#### [REQUIRED ACTION]
Give back exactly the line containing "(228, 466) = (675, 516): yellow cone -> none" together with all the lines after it, ending at the final line below.

[THE DATA Boundary: Start]

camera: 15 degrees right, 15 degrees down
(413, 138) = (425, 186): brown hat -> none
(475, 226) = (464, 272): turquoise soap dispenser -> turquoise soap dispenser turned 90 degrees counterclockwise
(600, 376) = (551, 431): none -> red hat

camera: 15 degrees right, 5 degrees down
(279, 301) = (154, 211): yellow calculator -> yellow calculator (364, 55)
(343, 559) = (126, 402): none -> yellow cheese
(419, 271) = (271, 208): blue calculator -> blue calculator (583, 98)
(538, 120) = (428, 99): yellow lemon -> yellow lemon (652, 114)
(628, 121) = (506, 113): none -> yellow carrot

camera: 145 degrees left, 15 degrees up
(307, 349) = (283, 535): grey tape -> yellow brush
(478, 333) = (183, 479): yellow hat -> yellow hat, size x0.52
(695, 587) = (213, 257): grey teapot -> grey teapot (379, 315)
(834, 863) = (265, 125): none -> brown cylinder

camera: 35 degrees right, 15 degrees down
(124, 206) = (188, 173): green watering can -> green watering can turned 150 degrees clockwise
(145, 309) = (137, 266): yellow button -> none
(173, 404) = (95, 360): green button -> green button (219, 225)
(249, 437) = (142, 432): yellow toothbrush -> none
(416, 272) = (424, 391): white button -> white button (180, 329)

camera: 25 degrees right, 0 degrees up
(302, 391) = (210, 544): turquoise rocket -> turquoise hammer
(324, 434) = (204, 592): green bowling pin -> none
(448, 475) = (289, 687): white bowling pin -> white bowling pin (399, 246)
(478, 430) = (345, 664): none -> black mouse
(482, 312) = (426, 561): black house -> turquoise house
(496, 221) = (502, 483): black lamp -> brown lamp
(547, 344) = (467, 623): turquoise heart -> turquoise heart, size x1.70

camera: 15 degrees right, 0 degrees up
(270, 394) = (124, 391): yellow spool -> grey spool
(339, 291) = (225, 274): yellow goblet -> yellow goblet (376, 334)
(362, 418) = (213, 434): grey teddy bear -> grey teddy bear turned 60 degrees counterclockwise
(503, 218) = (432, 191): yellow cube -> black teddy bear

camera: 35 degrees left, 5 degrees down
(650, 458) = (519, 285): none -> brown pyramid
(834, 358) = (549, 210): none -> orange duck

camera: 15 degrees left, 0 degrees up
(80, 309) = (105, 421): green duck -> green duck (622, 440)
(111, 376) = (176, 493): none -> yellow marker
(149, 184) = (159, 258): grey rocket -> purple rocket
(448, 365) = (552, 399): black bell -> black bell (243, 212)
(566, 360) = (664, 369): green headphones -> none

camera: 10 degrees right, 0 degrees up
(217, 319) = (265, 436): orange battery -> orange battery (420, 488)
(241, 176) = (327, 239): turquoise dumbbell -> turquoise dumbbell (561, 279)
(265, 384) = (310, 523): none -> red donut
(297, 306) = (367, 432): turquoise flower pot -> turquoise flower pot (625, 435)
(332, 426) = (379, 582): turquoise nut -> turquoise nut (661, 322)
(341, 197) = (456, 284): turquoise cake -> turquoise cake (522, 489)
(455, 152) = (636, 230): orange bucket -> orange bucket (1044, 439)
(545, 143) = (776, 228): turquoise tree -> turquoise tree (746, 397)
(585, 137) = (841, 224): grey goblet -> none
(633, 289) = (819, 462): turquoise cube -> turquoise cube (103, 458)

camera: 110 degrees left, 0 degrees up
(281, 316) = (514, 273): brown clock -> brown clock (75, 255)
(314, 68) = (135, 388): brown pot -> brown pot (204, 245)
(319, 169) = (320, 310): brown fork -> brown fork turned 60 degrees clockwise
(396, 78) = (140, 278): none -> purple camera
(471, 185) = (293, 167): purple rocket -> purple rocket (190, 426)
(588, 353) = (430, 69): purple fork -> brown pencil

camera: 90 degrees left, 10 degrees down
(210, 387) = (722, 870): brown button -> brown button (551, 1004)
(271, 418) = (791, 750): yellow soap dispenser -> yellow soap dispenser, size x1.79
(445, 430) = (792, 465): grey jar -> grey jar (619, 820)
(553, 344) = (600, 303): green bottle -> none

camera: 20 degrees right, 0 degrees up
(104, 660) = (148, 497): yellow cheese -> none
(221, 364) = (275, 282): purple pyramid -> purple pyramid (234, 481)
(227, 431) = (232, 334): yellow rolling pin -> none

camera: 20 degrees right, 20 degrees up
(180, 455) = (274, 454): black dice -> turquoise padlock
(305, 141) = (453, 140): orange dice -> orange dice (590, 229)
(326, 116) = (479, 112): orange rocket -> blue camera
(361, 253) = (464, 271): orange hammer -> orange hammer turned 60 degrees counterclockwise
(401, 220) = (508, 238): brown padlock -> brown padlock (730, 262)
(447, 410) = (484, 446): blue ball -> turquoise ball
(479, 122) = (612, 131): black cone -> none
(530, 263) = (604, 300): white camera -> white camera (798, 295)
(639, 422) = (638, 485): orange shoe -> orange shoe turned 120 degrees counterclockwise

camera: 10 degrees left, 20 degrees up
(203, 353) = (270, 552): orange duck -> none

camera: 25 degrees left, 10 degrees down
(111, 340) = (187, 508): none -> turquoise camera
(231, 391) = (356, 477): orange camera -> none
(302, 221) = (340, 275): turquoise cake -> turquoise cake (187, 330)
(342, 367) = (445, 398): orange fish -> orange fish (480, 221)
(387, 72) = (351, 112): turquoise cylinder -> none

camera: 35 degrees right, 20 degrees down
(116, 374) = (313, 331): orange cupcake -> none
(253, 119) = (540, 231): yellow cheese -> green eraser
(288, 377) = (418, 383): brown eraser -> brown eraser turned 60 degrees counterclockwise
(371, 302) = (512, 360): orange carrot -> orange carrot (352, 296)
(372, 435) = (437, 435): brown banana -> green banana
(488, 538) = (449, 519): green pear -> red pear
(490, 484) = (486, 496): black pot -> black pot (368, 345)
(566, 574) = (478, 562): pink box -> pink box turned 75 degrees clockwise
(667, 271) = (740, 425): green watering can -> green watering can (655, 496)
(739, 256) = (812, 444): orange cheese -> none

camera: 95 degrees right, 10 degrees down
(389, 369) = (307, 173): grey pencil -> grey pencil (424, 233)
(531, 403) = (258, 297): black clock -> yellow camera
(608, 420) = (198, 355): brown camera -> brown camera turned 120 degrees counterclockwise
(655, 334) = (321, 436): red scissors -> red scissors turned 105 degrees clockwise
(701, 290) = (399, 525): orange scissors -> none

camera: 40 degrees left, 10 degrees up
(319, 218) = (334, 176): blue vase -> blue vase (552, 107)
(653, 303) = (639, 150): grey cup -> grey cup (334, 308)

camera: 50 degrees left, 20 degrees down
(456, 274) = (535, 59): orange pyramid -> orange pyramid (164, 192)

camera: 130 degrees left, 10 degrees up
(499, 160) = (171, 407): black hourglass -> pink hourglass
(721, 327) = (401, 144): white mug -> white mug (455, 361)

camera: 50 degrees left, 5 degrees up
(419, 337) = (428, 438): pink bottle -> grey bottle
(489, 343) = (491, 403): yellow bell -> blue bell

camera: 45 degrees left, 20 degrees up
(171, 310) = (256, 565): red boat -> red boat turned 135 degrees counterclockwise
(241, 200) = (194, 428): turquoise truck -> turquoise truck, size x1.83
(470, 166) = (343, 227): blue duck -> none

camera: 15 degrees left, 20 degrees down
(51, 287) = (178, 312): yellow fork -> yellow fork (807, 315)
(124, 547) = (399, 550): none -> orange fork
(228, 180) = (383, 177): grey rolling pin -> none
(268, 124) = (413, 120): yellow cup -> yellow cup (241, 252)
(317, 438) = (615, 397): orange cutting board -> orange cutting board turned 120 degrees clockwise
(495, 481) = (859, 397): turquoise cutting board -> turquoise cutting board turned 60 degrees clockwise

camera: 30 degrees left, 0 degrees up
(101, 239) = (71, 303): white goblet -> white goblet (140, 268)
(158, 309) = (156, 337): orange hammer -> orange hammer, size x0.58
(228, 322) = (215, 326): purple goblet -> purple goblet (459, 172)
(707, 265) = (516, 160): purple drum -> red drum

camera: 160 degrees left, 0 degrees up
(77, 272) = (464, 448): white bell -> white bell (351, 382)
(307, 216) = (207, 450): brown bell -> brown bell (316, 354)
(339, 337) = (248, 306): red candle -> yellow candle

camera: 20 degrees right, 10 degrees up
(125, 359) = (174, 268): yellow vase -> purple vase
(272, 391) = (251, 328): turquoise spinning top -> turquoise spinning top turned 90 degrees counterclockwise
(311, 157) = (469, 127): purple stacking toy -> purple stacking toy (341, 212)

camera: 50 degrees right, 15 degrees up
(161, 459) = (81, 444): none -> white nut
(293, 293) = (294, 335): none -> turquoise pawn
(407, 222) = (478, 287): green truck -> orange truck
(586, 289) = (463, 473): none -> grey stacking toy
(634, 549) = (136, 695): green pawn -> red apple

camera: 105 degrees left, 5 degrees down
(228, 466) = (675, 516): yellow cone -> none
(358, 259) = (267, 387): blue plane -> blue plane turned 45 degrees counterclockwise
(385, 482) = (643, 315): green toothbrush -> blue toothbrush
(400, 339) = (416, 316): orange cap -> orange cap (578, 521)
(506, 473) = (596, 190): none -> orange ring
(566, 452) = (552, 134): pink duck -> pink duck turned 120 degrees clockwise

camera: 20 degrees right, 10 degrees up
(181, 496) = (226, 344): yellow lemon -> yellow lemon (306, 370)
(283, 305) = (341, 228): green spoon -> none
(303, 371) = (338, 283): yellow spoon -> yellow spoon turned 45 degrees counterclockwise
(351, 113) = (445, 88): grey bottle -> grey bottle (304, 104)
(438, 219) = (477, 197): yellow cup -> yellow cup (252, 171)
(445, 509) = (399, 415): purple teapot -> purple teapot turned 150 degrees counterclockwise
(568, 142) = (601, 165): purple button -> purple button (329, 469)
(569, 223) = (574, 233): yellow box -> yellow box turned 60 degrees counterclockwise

[THE DATA Boundary: End]

#### [THE ANSWER]
(228, 466) = (675, 516): yellow cone -> none
(358, 259) = (267, 387): blue plane -> blue plane turned 45 degrees counterclockwise
(385, 482) = (643, 315): green toothbrush -> blue toothbrush
(400, 339) = (416, 316): orange cap -> orange cap (578, 521)
(506, 473) = (596, 190): none -> orange ring
(566, 452) = (552, 134): pink duck -> pink duck turned 120 degrees clockwise

camera: 20 degrees right, 10 degrees up
(181, 496) = (226, 344): yellow lemon -> yellow lemon (306, 370)
(283, 305) = (341, 228): green spoon -> none
(303, 371) = (338, 283): yellow spoon -> yellow spoon turned 45 degrees counterclockwise
(351, 113) = (445, 88): grey bottle -> grey bottle (304, 104)
(438, 219) = (477, 197): yellow cup -> yellow cup (252, 171)
(445, 509) = (399, 415): purple teapot -> purple teapot turned 150 degrees counterclockwise
(568, 142) = (601, 165): purple button -> purple button (329, 469)
(569, 223) = (574, 233): yellow box -> yellow box turned 60 degrees counterclockwise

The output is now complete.